> What is needed: From the listing below, copy only the lines from the line that contains "camera: 25 degrees right, 5 degrees up" to the line that contains "white bottle [87,275,148,382]", counting those two lines as part of the copy.

> Entries supplied:
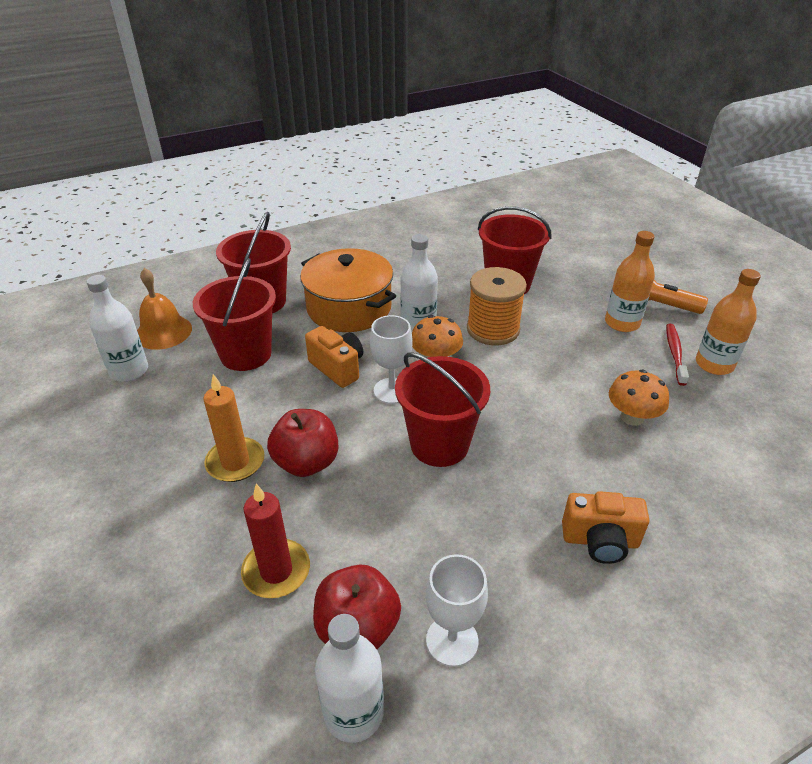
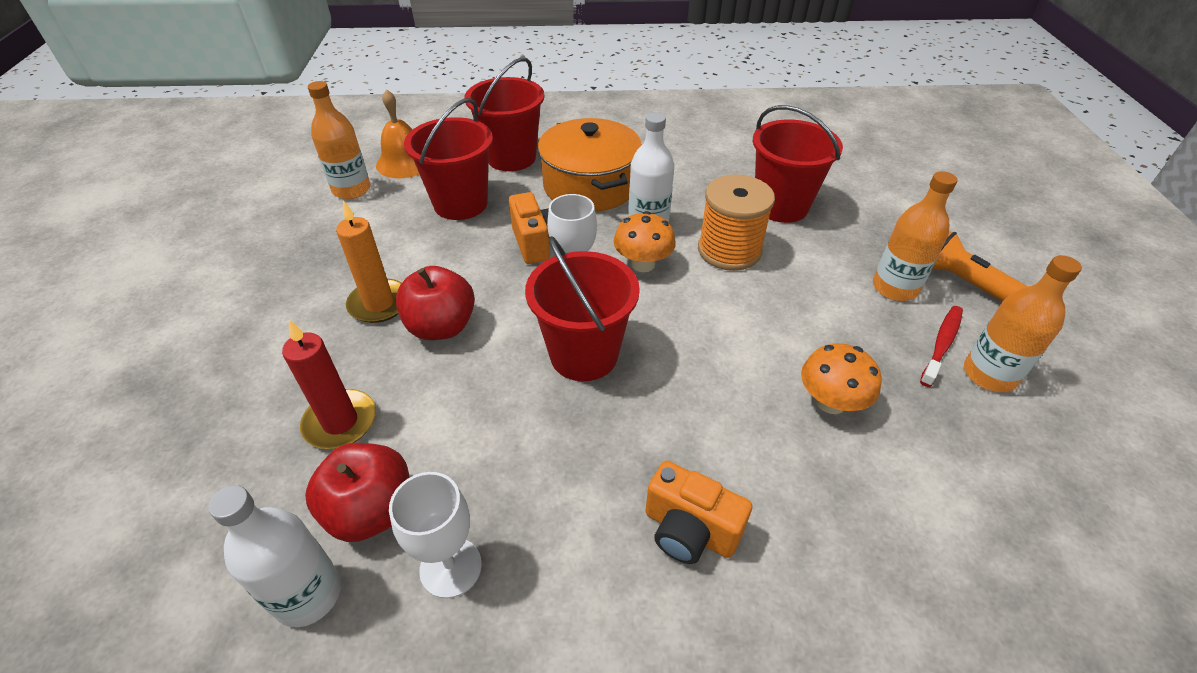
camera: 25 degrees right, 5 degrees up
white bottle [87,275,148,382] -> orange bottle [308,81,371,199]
==
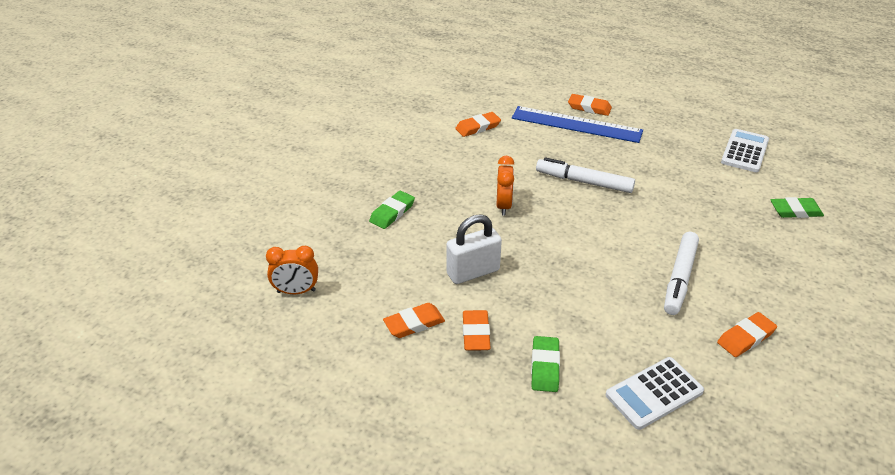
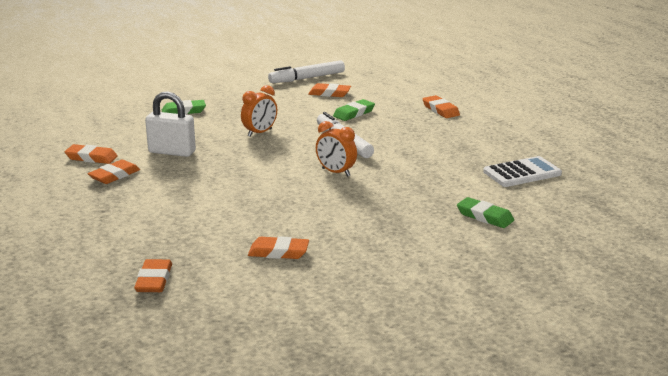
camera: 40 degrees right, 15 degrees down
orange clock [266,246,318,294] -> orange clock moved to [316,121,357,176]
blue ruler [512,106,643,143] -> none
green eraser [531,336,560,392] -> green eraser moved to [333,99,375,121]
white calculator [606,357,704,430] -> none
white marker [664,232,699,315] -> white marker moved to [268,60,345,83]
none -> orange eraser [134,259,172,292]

> Result:
camera: 25 degrees right, 5 degrees up
white bottle [87,275,148,382] -> orange bottle [308,81,371,199]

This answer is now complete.